Given request>
Report every line of the records that contains the string "downbow". Case counts.

Records from a data source:
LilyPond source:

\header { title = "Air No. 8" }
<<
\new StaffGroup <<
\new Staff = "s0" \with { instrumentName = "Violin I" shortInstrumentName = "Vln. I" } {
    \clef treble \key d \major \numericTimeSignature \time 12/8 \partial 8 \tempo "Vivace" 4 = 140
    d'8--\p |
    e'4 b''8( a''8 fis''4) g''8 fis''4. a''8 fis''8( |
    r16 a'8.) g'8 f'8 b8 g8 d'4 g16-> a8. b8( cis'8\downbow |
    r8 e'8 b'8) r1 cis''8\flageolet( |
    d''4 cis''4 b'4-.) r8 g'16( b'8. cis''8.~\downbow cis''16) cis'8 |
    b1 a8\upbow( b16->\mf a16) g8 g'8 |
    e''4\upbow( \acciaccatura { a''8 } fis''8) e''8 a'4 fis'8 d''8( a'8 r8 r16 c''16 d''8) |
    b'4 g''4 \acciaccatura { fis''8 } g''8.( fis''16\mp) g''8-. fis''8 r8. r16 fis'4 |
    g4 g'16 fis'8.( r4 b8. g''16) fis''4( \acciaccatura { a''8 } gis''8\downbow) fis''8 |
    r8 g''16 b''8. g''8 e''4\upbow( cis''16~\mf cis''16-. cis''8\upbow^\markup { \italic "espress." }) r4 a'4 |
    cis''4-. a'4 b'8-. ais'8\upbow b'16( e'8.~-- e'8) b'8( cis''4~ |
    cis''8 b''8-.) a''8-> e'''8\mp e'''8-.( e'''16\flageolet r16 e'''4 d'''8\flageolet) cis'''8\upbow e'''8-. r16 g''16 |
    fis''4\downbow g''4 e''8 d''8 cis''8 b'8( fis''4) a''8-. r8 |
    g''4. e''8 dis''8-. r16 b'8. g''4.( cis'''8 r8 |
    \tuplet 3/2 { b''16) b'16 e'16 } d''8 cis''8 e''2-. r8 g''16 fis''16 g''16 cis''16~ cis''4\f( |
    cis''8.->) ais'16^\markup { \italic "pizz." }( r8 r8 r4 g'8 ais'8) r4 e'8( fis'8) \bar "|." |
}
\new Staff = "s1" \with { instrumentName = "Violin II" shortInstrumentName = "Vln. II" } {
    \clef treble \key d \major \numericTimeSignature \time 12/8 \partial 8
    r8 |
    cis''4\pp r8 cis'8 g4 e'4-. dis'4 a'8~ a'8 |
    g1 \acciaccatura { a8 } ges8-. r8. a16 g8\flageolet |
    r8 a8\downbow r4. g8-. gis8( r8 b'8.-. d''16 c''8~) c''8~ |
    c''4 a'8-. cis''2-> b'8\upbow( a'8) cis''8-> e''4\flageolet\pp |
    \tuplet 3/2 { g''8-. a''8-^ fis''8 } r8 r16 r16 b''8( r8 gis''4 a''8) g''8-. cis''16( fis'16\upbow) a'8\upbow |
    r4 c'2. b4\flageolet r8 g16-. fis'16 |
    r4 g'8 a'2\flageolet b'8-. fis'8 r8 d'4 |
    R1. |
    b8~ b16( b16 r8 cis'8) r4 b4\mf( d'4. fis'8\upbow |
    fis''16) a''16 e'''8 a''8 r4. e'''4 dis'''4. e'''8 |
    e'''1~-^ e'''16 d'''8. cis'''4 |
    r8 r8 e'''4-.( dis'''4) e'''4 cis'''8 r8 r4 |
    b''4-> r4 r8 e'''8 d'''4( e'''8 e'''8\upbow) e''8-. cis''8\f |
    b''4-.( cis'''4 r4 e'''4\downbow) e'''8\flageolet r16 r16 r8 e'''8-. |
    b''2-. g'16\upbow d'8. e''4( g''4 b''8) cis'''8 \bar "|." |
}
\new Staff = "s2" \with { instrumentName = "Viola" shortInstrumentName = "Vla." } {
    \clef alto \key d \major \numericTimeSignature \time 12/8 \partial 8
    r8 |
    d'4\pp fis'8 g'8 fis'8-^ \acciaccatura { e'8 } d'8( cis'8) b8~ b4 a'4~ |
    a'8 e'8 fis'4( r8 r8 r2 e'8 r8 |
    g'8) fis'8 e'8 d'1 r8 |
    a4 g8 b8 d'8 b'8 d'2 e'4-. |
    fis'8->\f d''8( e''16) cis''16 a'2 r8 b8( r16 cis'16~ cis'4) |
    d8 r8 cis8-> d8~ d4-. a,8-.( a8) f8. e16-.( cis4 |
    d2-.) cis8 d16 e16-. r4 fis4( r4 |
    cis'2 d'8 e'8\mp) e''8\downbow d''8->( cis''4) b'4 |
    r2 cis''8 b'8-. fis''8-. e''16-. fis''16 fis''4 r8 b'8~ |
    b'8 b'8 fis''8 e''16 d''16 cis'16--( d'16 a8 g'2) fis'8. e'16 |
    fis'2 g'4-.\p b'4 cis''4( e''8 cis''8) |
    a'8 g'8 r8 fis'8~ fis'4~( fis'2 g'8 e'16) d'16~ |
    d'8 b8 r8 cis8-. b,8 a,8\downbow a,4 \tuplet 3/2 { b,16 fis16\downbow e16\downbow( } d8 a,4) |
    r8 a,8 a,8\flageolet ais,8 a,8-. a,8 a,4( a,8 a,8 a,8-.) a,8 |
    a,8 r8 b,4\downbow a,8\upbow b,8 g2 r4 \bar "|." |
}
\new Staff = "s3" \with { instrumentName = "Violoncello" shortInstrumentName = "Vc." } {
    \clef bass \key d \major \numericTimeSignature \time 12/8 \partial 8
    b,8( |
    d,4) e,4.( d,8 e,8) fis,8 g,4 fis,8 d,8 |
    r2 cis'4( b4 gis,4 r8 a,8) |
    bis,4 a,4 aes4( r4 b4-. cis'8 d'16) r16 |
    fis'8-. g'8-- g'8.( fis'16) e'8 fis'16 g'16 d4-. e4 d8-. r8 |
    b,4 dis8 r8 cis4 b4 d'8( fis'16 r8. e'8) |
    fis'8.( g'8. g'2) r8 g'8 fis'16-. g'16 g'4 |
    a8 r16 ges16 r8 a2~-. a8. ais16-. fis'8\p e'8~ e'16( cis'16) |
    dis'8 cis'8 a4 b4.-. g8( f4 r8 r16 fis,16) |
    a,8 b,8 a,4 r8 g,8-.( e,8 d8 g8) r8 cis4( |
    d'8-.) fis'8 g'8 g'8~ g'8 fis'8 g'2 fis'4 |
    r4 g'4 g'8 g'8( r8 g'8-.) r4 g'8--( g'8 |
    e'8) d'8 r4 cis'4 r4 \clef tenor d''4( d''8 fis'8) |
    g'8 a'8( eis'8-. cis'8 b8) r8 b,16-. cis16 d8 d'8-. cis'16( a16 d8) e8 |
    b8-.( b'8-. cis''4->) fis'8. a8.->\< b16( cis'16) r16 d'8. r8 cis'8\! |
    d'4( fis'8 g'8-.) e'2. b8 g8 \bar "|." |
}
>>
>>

Answer in full>
    r16 a'8.) g'8 f'8 b8 g8 d'4 g16-> a8. b8( cis'8\downbow |
    d''4 cis''4 b'4-.) r8 g'16( b'8. cis''8.~\downbow cis''16) cis'8 |
    g4 g'16 fis'8.( r4 b8. g''16) fis''4( \acciaccatura { a''8 } gis''8\downbow) fis''8 |
    fis''4\downbow g''4 e''8 d''8 cis''8 b'8( fis''4) a''8-. r8 |
    r8 a8\downbow r4. g8-. gis8( r8 b'8.-. d''16 c''8~) c''8~ |
    b''4-.( cis'''4 r4 e'''4\downbow) e'''8\flageolet r16 r16 r8 e'''8-. |
    cis'2 d'8 e'8\mp) e''8\downbow d''8->( cis''4) b'4 |
    d'8 b8 r8 cis8-. b,8 a,8\downbow a,4 \tuplet 3/2 { b,16 fis16\downbow e16\downbow( } d8 a,4) |
    a,8 r8 b,4\downbow a,8\upbow b,8 g2 r4 \bar "|." |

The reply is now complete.